--- DATASET RECORDS ---

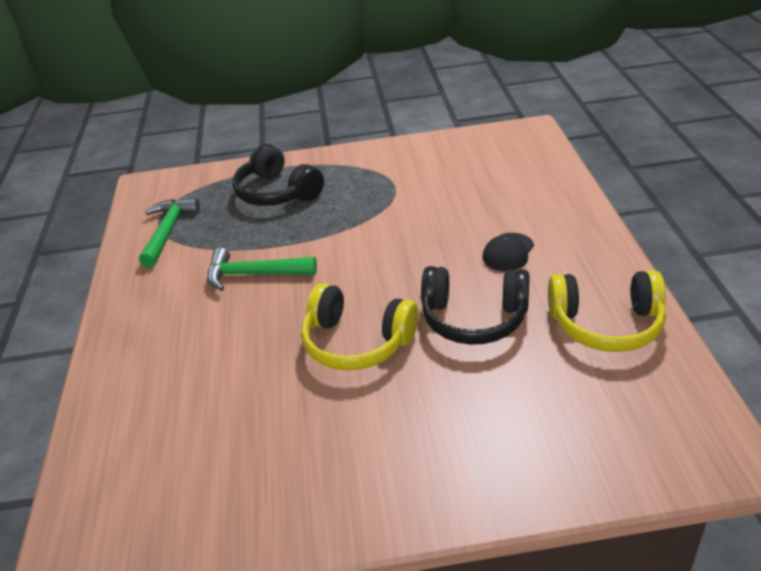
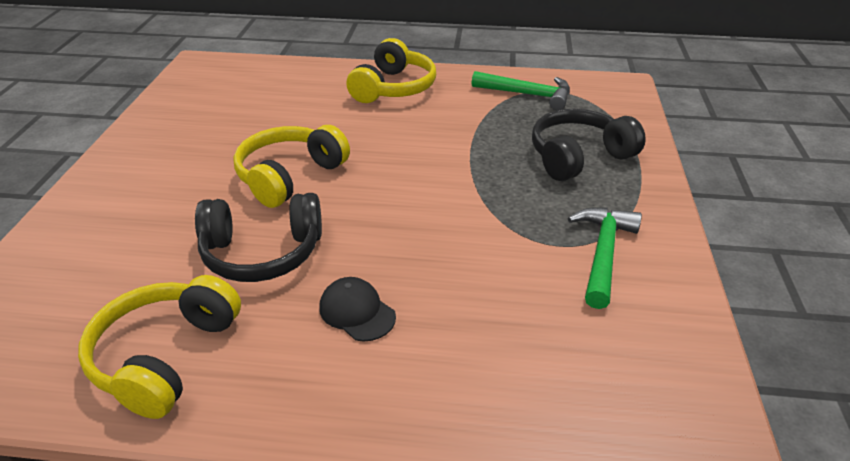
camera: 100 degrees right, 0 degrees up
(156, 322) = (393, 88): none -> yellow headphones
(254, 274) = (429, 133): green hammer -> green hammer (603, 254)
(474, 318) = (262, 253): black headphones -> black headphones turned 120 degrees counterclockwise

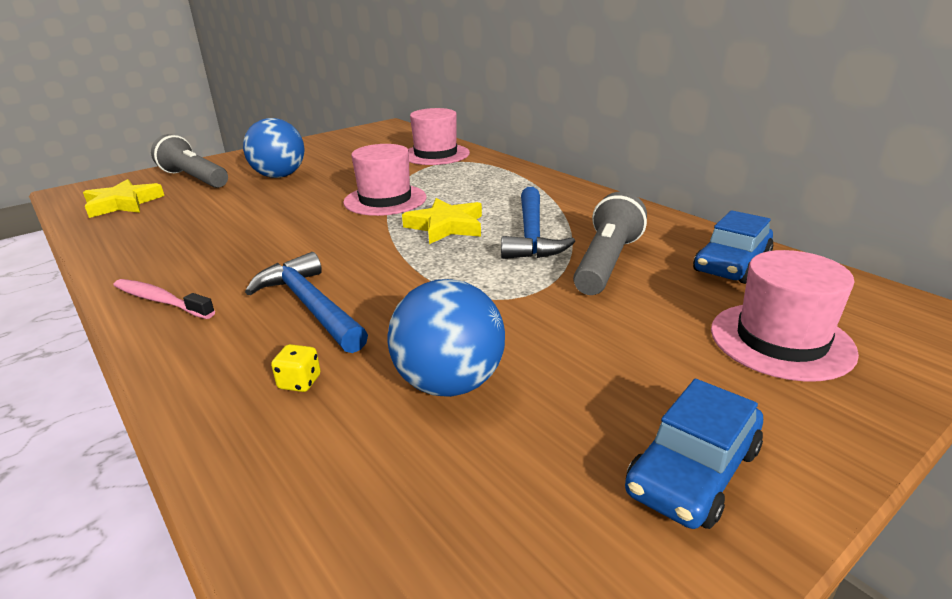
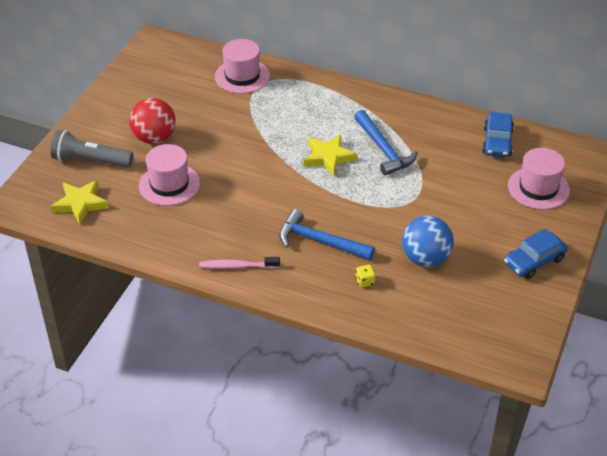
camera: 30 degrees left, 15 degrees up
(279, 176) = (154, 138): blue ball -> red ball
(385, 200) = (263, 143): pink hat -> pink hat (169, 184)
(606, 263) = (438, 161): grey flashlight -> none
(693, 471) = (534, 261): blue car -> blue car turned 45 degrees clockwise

---

EXERCISE OBJECTIVE
Copy every line in the entries above that has the string "turned" in it.

SOLUTION FOR THIS EXERCISE
(474, 318) = (262, 253): black headphones -> black headphones turned 120 degrees counterclockwise
(693, 471) = (534, 261): blue car -> blue car turned 45 degrees clockwise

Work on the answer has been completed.